**EXERCISE PROMPT**
Return the data below exactly as given, except for the images.
-- DATA FOR THE TASK follows --
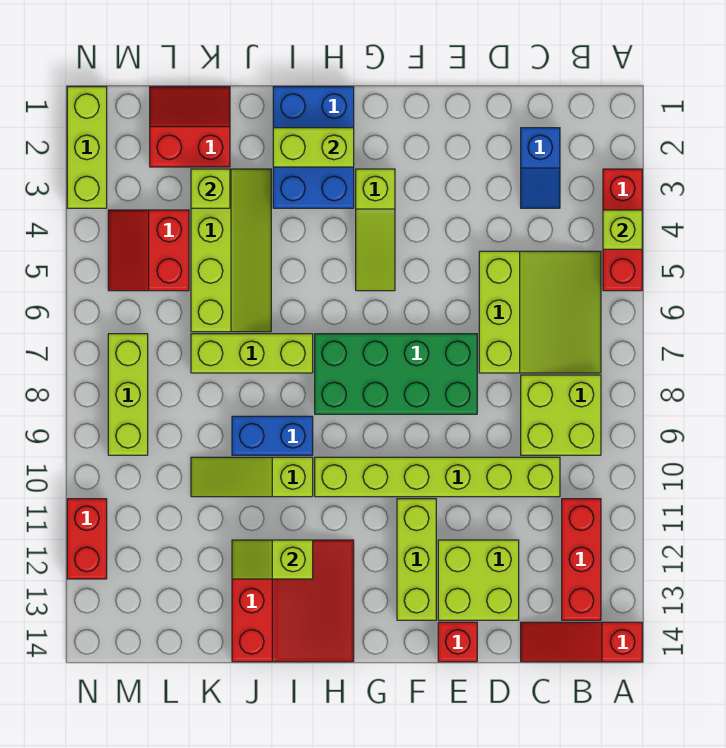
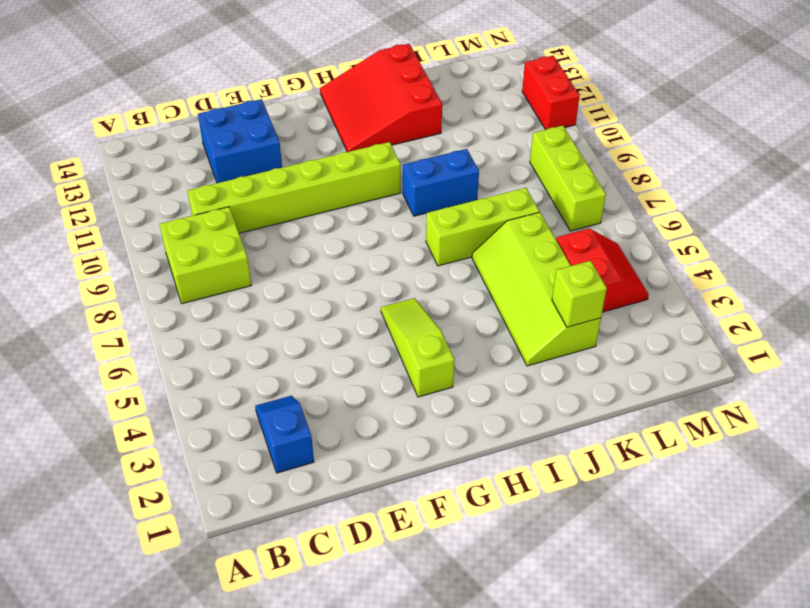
blue brick D12:E13 level 1 -> lime brick D12:E13 level 1
none -> red brick A3:A5 level 1
none -> red slope A14:C14 level 1 top A
none -> lime slope B5:D7 level 1 top D

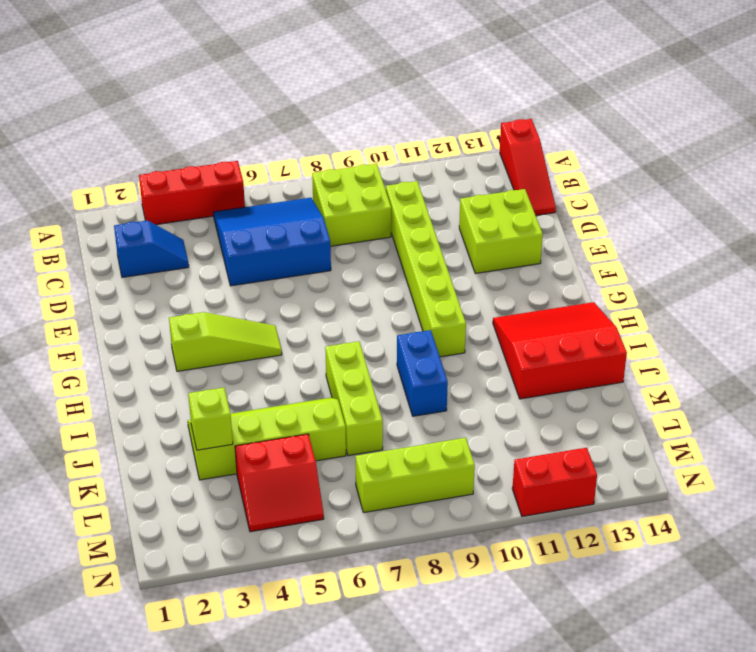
blue slope B5:D7 level 1 top D -> lime slope B5:D7 level 1 top D
none -> red brick B11:B13 level 1
none -> green brick E7:H8 level 1
none -> red brick E14 level 1

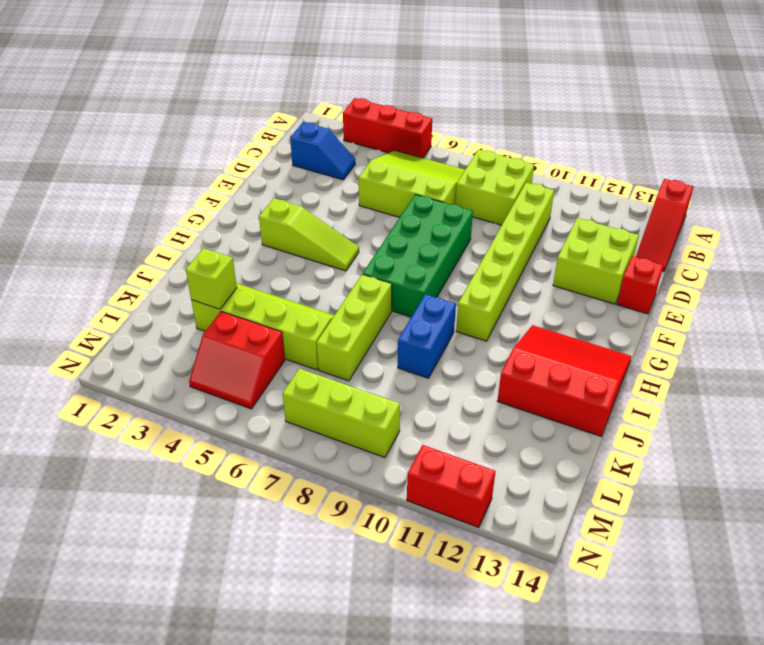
none -> red brick B11:B13 level 1
none -> lime brick F11:F13 level 1
none -> blue brick H1:I3 level 1

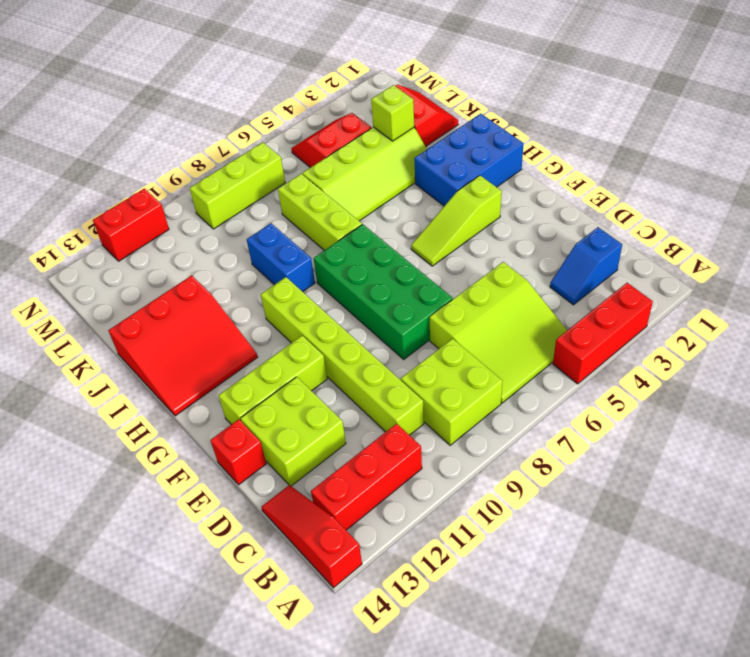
none -> lime slope I10:K10 level 1 top I
none -> lime brick N1:N3 level 1
none -> lime brick A4 level 2

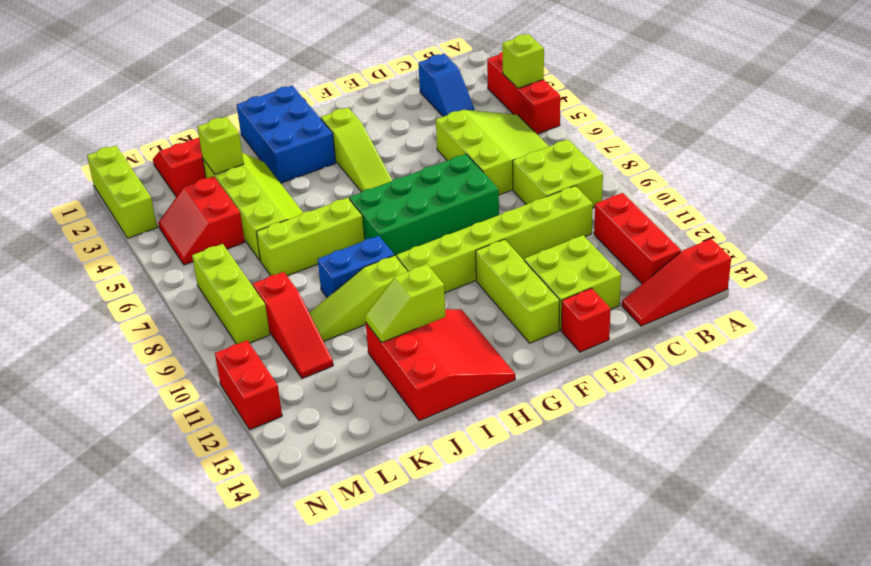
red slope L9:L11 level 1 top 9 -> none
none -> lime brick H2:I2 level 2

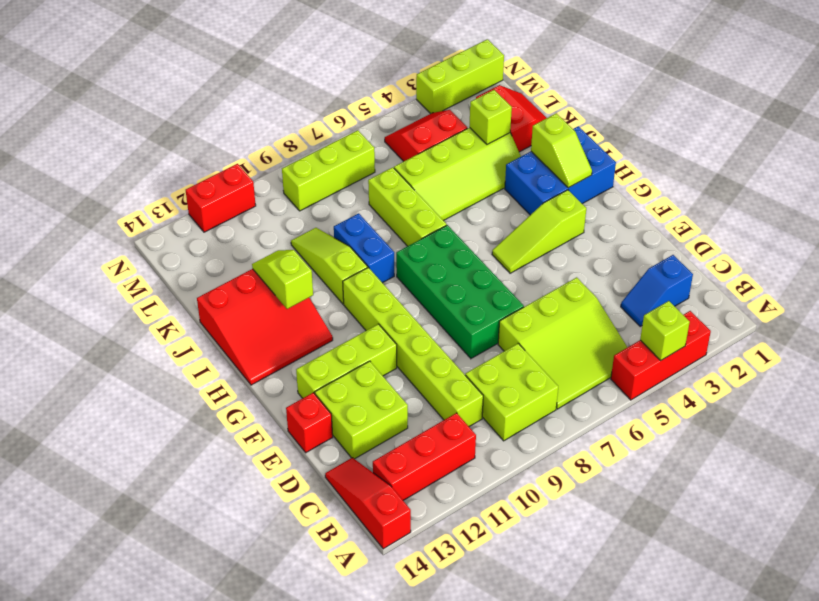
lime slope H2:I2 level 2 top I -> lime brick H2:I2 level 2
-- DATA FOR THE TASK concluded --
**RESULT BELOW**
blue brick D12:E13 level 1 -> lime brick D12:E13 level 1
none -> red brick A3:A5 level 1
none -> red slope A14:C14 level 1 top A
none -> lime slope B5:D7 level 1 top D

blue slope B5:D7 level 1 top D -> lime slope B5:D7 level 1 top D
none -> red brick B11:B13 level 1
none -> green brick E7:H8 level 1
none -> red brick E14 level 1

none -> red brick B11:B13 level 1
none -> lime brick F11:F13 level 1
none -> blue brick H1:I3 level 1

none -> lime slope I10:K10 level 1 top I
none -> lime brick N1:N3 level 1
none -> lime brick A4 level 2

red slope L9:L11 level 1 top 9 -> none
none -> lime brick H2:I2 level 2

lime slope H2:I2 level 2 top I -> lime brick H2:I2 level 2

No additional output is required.